INSTRUCTIONS TO FOLLOW |
Among the entries below, find the line with "(416, 219) = (401, 300): pink", then quote it and each following line up to and including the line with "(502, 360) = (585, 331): none -> blue robot", and nothing else.
= = = = = = =
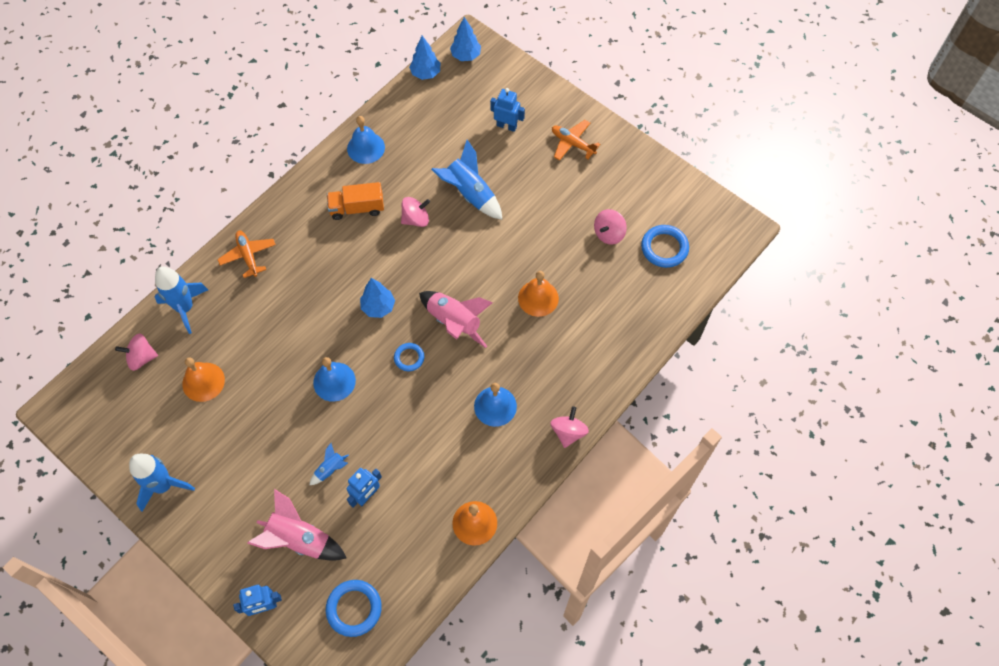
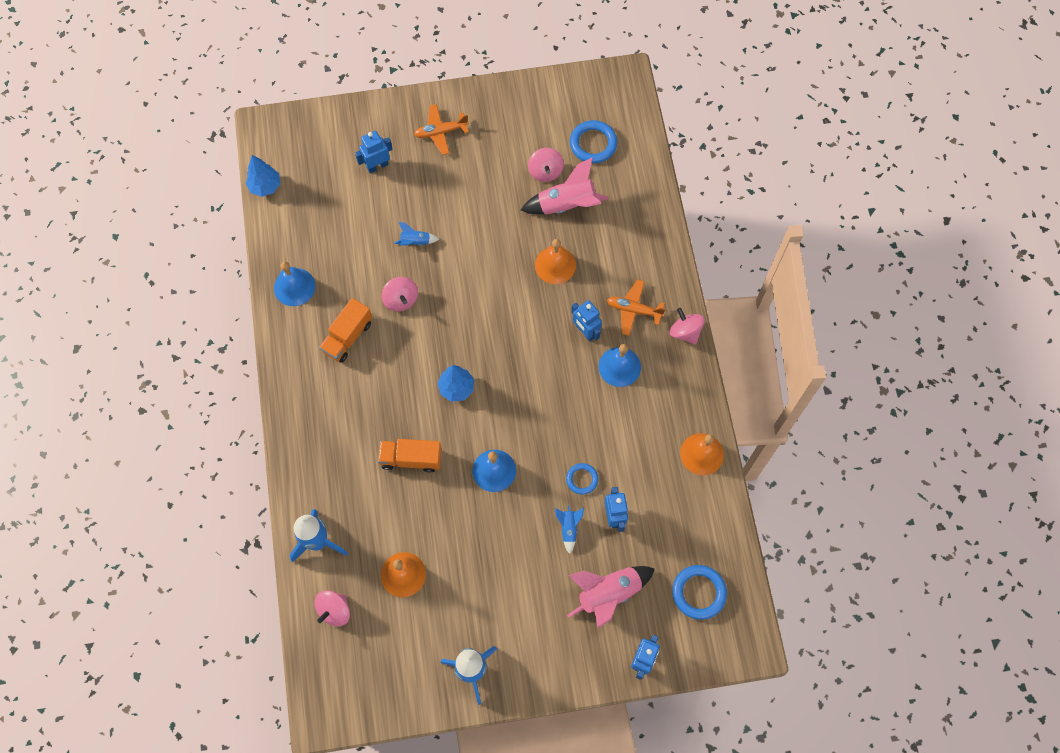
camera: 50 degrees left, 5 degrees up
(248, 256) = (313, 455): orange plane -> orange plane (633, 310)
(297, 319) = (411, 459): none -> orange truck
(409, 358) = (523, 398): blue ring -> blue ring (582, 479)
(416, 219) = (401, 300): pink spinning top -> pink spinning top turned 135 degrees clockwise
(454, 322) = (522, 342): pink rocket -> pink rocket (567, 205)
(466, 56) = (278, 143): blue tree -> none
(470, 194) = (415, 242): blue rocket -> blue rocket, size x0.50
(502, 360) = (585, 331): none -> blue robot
= = = = = = =
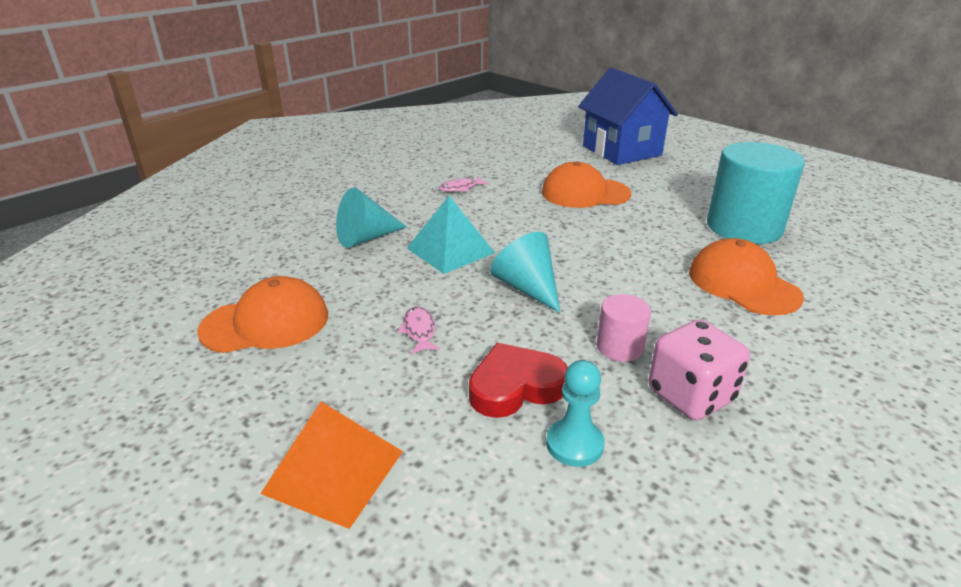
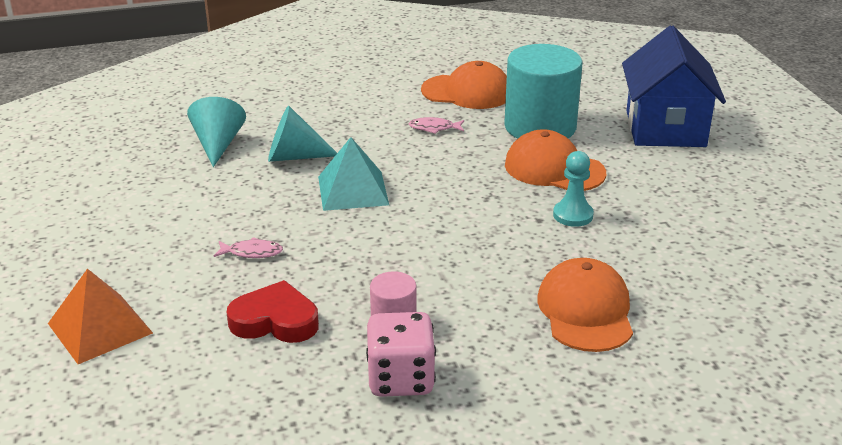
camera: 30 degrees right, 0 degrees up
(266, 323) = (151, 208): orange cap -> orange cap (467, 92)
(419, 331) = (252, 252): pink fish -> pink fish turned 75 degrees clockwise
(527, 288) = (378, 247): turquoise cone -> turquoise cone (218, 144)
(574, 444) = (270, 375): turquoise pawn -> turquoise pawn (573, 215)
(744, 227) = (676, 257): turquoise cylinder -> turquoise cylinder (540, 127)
= = = = = = =
REPLY TO THE EXERCISE |
(416, 219) = (401, 300): pink spinning top -> pink spinning top turned 135 degrees clockwise
(454, 322) = (522, 342): pink rocket -> pink rocket (567, 205)
(466, 56) = (278, 143): blue tree -> none
(470, 194) = (415, 242): blue rocket -> blue rocket, size x0.50
(502, 360) = (585, 331): none -> blue robot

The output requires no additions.